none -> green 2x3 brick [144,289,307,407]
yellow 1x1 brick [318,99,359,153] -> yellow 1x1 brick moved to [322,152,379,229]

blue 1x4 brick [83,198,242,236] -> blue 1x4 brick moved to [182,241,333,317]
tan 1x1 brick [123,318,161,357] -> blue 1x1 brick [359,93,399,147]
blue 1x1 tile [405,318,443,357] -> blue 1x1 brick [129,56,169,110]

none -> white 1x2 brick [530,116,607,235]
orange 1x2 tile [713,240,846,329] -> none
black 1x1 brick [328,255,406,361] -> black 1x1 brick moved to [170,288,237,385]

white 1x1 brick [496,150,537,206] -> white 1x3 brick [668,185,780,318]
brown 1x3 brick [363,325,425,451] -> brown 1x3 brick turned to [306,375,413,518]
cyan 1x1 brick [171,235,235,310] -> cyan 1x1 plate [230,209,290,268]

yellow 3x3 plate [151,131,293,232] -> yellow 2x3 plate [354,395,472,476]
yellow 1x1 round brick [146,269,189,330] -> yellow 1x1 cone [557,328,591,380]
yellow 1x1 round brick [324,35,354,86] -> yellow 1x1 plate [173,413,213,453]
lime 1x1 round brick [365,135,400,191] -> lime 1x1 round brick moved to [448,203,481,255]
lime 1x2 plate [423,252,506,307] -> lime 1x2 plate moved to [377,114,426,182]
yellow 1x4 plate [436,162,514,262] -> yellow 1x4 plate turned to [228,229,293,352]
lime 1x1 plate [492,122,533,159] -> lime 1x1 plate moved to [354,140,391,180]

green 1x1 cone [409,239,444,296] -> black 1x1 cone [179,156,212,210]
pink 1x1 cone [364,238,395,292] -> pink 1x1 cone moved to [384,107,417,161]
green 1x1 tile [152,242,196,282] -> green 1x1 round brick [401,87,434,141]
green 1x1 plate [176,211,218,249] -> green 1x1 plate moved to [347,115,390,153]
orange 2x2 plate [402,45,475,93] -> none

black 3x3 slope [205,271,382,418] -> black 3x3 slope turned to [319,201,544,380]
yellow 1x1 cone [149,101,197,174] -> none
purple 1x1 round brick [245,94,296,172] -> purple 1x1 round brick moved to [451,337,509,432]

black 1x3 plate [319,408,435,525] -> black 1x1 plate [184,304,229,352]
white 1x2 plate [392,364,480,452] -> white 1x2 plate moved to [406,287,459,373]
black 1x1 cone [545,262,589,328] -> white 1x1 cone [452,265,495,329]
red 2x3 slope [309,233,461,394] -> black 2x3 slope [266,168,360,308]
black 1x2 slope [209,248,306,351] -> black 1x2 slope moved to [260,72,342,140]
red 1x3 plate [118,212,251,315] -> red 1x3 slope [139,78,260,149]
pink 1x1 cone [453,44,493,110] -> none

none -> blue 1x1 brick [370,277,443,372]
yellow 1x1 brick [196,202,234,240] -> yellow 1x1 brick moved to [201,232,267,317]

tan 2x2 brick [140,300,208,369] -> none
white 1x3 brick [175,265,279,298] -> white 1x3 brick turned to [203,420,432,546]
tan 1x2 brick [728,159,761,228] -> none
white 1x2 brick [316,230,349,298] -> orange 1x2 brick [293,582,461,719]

++++++

**Work to complete**
Keep only the lines of the listing that contain the word "slope", and copy them.

**Response to this exercise**
black 3x3 slope [205,271,382,418] -> black 3x3 slope turned to [319,201,544,380]
red 2x3 slope [309,233,461,394] -> black 2x3 slope [266,168,360,308]
black 1x2 slope [209,248,306,351] -> black 1x2 slope moved to [260,72,342,140]
red 1x3 plate [118,212,251,315] -> red 1x3 slope [139,78,260,149]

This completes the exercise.